◆ PROBLEM TO WORK ON ◆
From the records below, transcribe exactly the lines that begin at the line with "(435, 410) = (391, 322): none -> pink eraser" and end at the line with "(758, 380) = (608, 462): purple", both included.

◆ TASK INPUT ◆
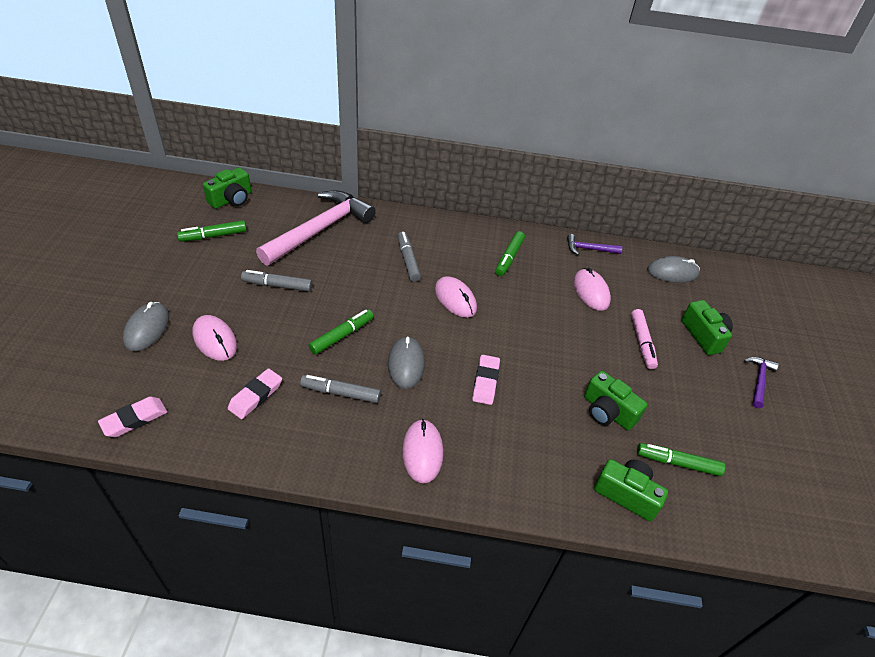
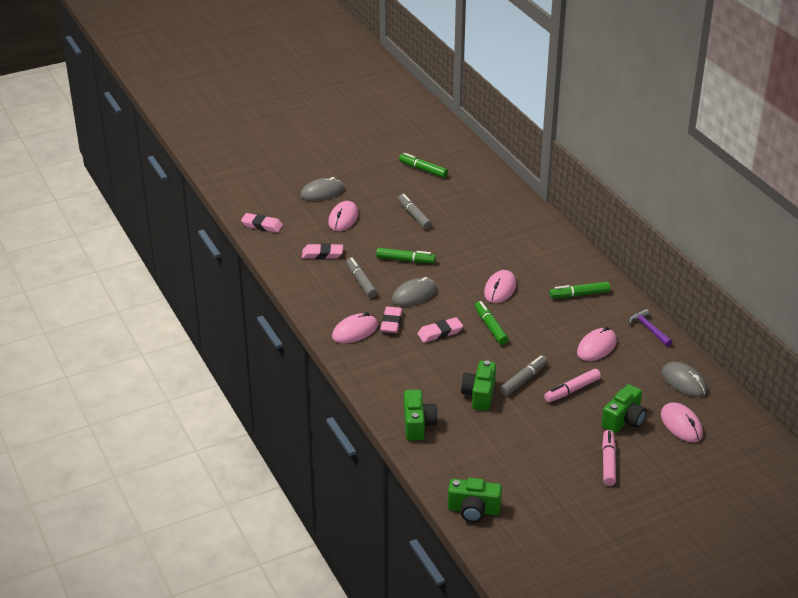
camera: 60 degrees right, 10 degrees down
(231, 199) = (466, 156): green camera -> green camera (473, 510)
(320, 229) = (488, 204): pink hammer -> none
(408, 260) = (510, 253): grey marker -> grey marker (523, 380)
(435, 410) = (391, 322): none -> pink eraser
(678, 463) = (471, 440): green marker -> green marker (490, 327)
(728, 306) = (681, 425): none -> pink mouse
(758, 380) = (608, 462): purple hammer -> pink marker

* * *

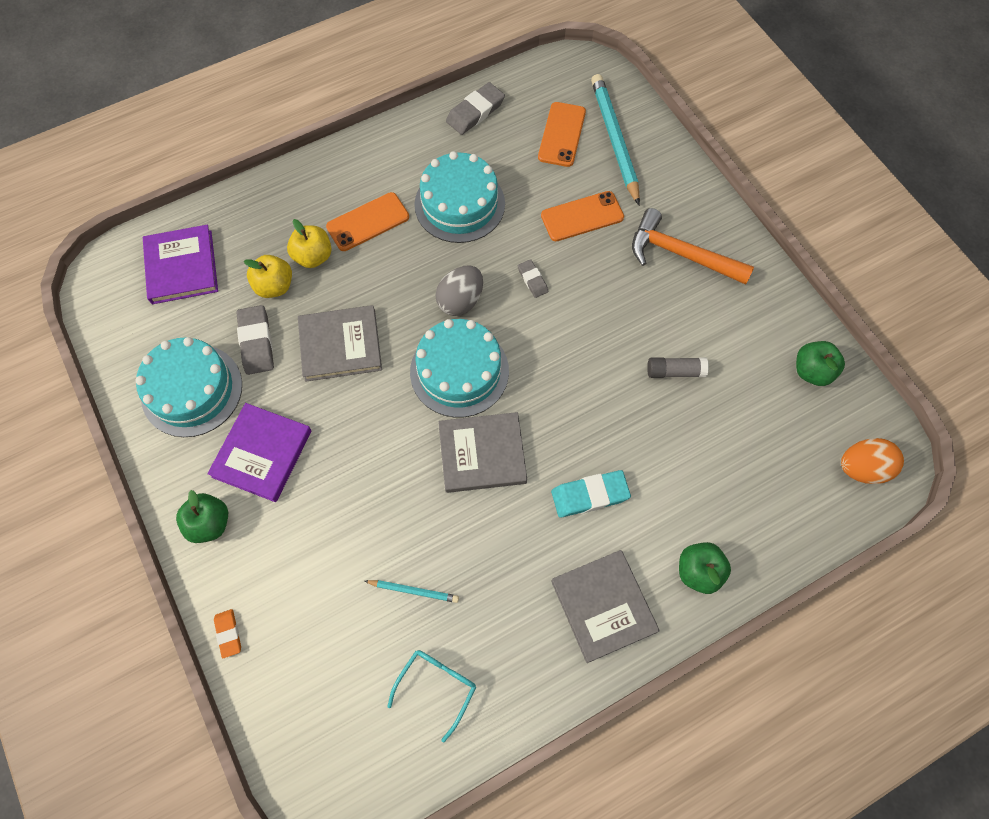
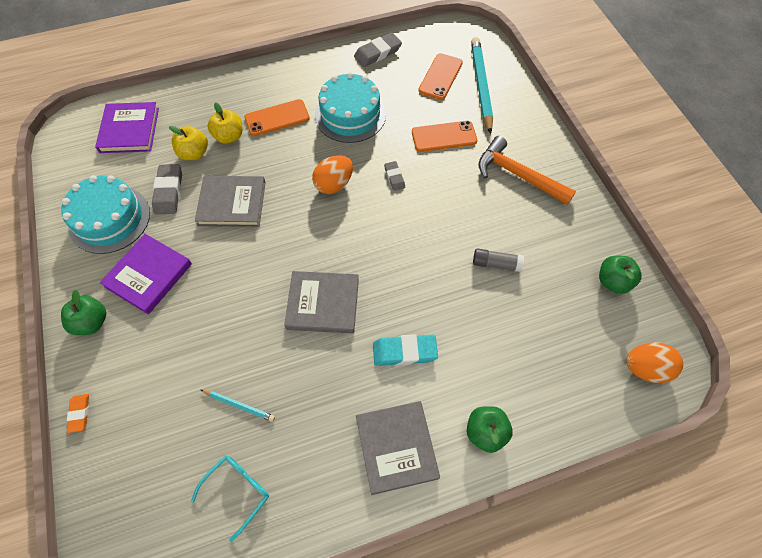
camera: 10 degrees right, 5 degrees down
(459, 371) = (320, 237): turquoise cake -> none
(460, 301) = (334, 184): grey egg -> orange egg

==

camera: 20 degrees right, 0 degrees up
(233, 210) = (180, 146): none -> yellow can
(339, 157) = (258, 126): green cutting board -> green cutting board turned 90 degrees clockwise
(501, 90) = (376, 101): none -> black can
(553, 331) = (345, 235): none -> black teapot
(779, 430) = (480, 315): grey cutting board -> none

◆ RESULT OF THIS EXERCISE ◆
(435, 410) = (391, 322): none -> pink eraser
(678, 463) = (471, 440): green marker -> green marker (490, 327)
(728, 306) = (681, 425): none -> pink mouse
(758, 380) = (608, 462): purple hammer -> pink marker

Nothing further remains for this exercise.